Print exactly those lines that run from the beginning of the data to the line bearing "plant: (162, 313) -> (405, 589), moved", inclusive.

Working data →
----------
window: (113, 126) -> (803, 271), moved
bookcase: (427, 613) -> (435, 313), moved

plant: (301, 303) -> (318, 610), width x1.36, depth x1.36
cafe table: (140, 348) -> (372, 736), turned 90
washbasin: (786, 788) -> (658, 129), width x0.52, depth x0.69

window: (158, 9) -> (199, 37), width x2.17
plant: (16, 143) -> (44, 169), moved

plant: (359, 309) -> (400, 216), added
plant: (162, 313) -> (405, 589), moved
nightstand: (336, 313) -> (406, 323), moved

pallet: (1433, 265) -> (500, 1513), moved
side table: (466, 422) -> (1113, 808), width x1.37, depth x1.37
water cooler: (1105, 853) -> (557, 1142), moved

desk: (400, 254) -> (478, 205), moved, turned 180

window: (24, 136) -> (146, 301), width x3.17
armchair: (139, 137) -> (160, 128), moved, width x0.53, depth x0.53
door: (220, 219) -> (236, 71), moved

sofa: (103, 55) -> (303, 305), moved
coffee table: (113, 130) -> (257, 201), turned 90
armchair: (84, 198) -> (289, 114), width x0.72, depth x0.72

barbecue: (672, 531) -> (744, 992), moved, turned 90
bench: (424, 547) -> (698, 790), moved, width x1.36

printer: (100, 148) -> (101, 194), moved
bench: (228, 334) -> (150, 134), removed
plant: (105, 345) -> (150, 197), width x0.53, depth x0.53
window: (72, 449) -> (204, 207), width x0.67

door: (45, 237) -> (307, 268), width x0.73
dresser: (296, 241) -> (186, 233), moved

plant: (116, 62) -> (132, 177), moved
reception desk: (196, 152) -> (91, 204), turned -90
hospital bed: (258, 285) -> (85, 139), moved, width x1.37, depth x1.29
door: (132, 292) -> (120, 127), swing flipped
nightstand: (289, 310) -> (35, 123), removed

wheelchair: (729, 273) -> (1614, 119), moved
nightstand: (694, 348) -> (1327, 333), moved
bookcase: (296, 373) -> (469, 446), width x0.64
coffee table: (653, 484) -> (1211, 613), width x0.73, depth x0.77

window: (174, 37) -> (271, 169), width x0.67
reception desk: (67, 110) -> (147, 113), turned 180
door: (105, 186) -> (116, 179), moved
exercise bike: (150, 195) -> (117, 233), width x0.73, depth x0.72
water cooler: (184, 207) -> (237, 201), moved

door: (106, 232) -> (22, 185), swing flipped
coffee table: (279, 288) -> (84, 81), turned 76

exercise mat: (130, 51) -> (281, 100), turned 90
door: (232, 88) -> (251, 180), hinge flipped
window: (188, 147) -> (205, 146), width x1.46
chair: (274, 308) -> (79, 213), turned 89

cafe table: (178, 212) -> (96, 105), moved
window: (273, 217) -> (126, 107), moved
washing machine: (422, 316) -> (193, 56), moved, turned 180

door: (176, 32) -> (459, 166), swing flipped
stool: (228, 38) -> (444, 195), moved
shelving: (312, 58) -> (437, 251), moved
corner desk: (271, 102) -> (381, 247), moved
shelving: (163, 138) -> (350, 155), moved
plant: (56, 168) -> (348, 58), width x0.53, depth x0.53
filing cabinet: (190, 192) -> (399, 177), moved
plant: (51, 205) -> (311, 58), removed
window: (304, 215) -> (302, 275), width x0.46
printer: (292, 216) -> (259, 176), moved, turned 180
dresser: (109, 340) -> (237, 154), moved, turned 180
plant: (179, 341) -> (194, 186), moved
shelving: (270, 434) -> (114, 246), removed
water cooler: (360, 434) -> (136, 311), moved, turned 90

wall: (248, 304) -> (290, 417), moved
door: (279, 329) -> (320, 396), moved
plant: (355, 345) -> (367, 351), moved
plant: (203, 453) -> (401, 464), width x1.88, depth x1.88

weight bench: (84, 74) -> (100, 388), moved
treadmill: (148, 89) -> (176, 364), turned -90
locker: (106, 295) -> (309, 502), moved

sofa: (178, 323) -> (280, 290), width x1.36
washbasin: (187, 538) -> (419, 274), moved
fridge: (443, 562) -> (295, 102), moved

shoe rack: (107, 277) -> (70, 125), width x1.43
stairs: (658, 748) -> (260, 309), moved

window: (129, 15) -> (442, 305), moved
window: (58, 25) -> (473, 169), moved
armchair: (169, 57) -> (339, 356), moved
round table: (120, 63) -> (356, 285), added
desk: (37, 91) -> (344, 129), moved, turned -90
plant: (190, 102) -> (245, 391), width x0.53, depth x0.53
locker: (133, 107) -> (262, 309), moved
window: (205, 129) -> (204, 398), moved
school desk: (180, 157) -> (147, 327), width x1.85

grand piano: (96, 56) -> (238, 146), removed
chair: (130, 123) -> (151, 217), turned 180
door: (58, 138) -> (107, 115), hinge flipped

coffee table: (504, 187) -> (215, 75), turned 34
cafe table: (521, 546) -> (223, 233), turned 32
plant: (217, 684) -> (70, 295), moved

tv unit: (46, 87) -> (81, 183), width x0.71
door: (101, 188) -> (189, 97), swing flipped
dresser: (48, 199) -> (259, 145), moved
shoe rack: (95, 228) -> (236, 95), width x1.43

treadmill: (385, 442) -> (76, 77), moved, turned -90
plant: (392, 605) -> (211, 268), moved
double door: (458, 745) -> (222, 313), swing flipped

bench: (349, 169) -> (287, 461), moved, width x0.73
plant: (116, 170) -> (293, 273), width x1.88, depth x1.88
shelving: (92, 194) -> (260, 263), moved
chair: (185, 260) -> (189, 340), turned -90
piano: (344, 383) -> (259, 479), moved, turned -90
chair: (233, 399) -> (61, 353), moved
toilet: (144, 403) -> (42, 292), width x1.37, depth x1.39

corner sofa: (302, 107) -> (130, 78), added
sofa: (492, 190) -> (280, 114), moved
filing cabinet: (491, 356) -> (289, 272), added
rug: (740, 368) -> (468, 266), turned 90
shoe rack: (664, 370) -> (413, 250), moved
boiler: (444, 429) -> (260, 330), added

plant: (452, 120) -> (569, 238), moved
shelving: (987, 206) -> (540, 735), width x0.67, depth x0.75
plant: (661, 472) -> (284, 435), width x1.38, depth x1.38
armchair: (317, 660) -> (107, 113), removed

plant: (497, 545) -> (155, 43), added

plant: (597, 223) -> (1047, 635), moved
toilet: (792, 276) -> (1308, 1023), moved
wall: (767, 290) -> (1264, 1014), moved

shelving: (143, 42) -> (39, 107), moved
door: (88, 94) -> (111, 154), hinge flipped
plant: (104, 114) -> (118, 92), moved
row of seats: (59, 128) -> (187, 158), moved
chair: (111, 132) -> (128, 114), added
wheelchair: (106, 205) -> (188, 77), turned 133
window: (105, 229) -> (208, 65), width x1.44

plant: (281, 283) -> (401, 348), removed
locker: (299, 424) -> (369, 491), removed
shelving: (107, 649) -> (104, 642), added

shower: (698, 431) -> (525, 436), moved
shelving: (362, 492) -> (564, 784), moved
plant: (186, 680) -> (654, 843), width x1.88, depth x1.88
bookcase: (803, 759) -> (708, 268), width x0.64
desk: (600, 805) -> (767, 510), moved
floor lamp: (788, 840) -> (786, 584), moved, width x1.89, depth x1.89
----------
Written response →
window: (113, 126) -> (803, 271), moved
bookcase: (427, 613) -> (435, 313), moved

plant: (301, 303) -> (318, 610), width x1.36, depth x1.36
cafe table: (140, 348) -> (372, 736), turned 90
washbasin: (786, 788) -> (658, 129), width x0.52, depth x0.69

window: (158, 9) -> (199, 37), width x2.17
plant: (16, 143) -> (44, 169), moved

plant: (359, 309) -> (400, 216), added
plant: (162, 313) -> (405, 589), moved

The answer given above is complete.